▸ **EXERCISE**
The material below is to be copied exactly from the line with "J1 pin 1: DGND -> JACK" up to and including the line with "Q6: PNP (B MIC, C", with nothing else kept and no pictures.

▸ **INFORMATION PROVIDED**

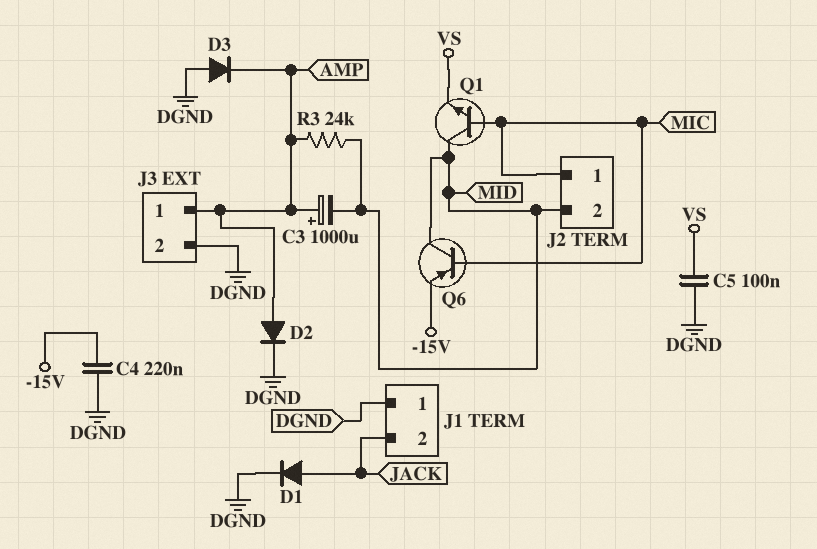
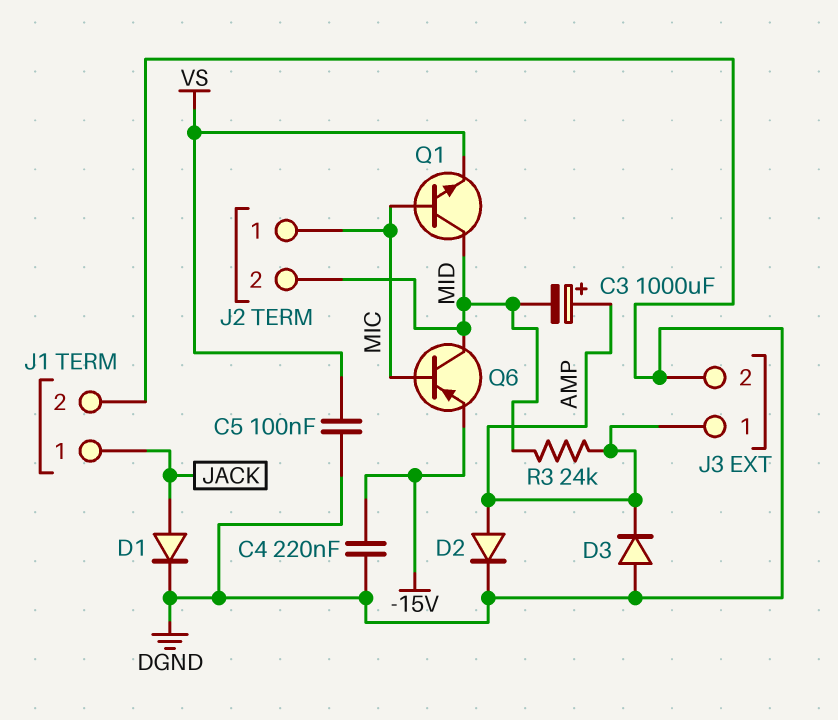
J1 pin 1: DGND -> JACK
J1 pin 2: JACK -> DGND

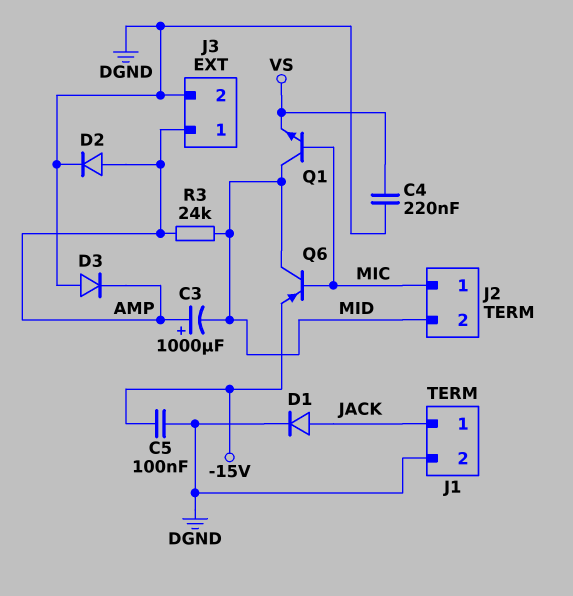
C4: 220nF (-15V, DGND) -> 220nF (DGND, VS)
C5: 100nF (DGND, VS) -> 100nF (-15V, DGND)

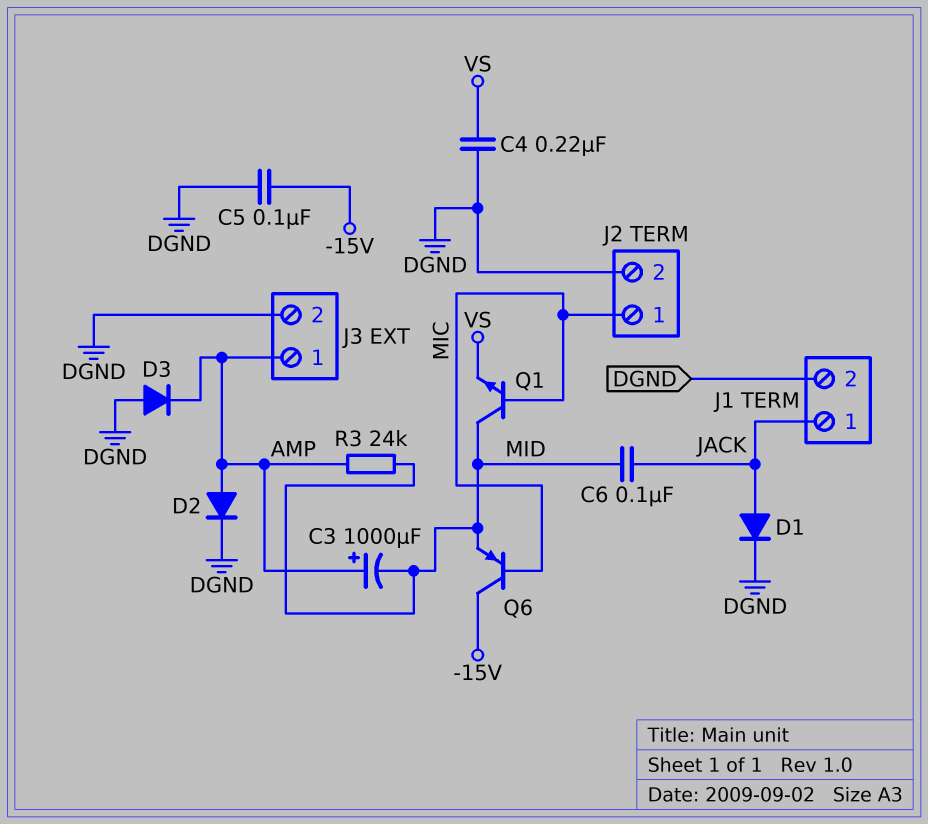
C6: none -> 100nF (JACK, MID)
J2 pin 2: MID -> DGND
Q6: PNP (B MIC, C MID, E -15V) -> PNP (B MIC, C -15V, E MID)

==

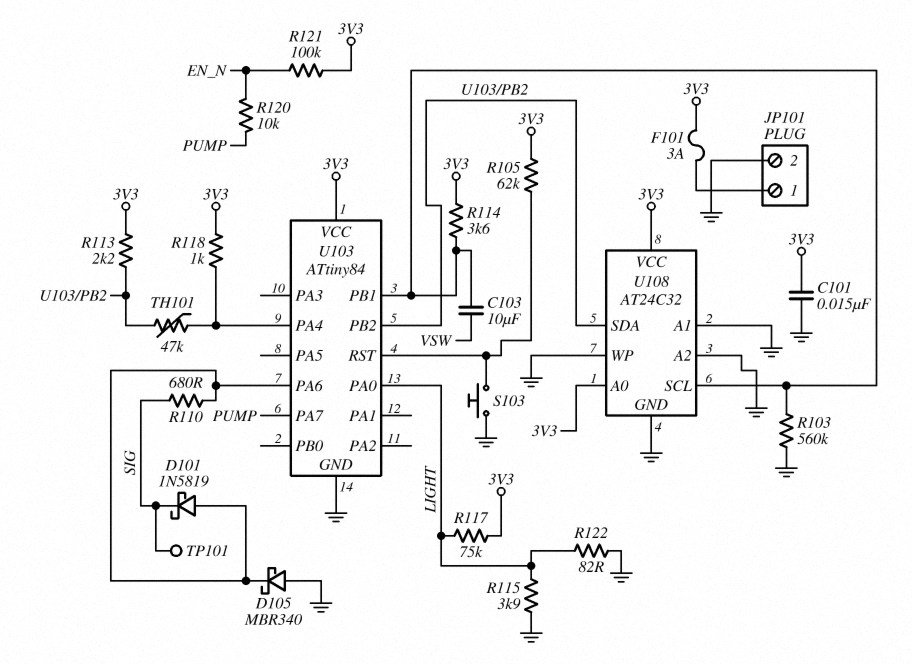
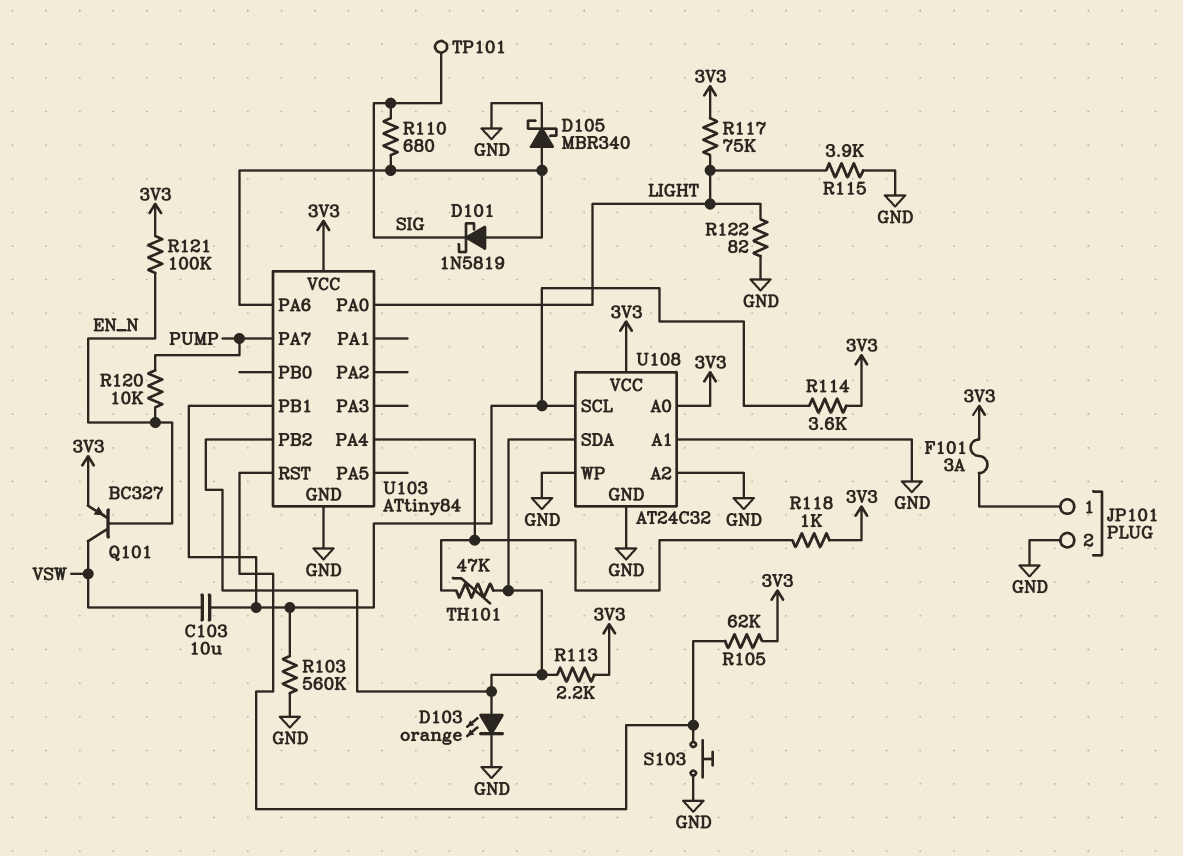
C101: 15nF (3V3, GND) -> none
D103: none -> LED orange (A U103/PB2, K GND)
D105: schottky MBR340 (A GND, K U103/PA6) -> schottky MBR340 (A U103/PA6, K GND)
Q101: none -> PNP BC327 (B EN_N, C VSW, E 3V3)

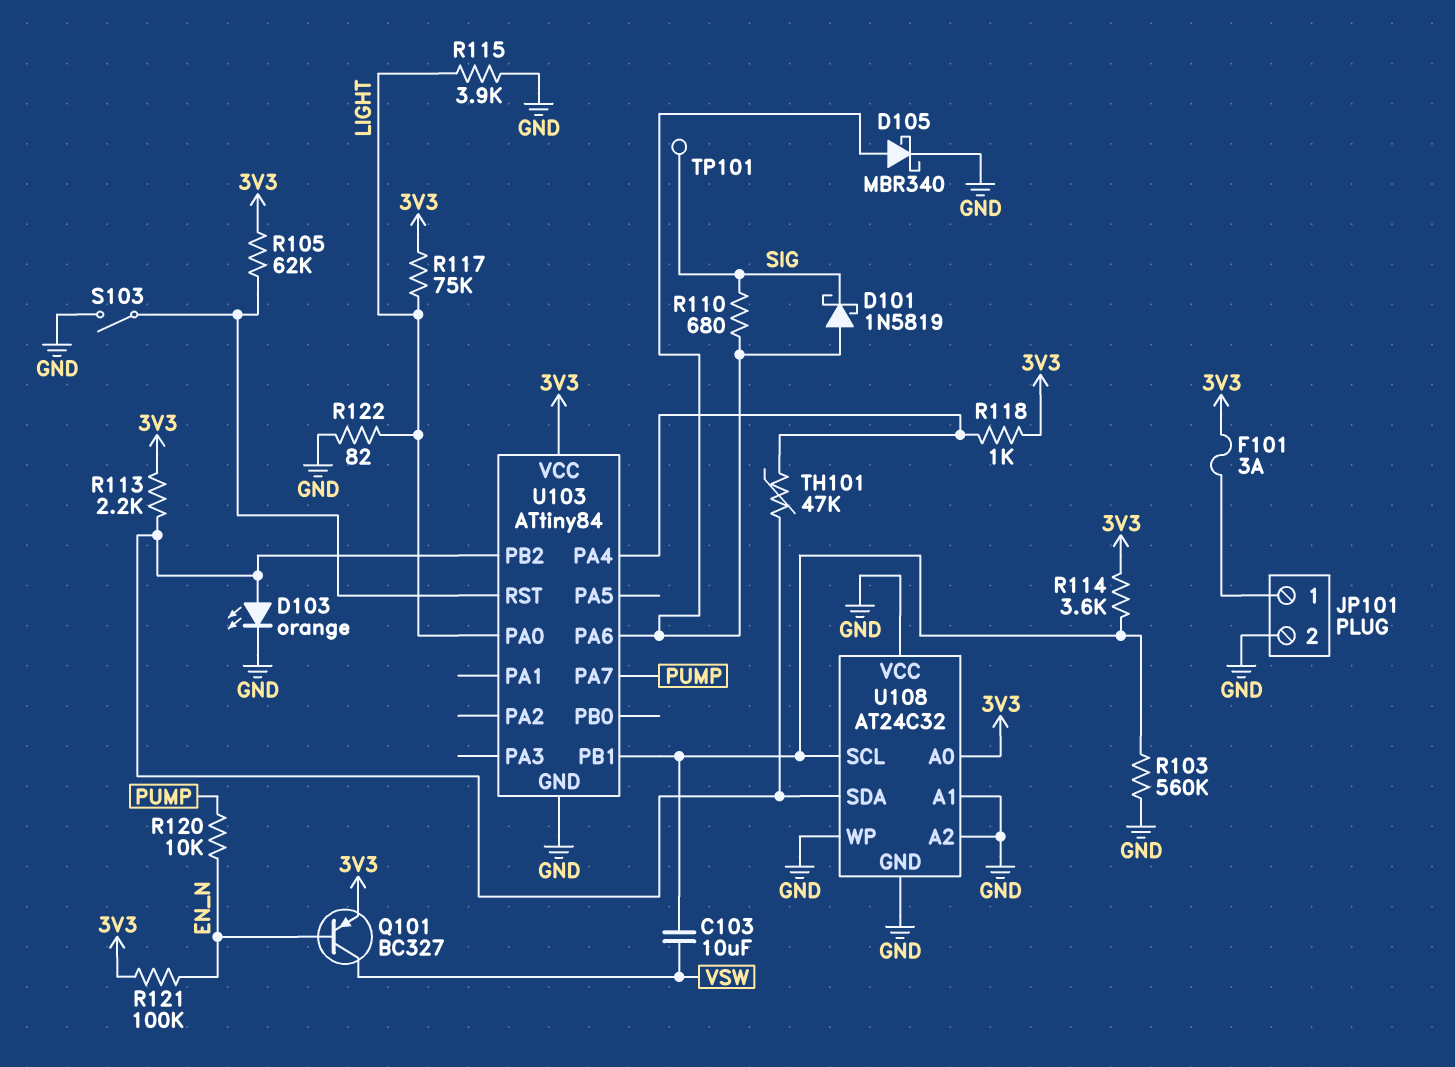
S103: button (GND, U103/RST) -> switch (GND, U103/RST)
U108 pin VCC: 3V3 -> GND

▸ **RESPONSE TO THIS TASK**
J1 pin 1: DGND -> JACK
J1 pin 2: JACK -> DGND

C4: 220nF (-15V, DGND) -> 220nF (DGND, VS)
C5: 100nF (DGND, VS) -> 100nF (-15V, DGND)

C6: none -> 100nF (JACK, MID)
J2 pin 2: MID -> DGND
Q6: PNP (B MIC, C MID, E -15V) -> PNP (B MIC, C -15V, E MID)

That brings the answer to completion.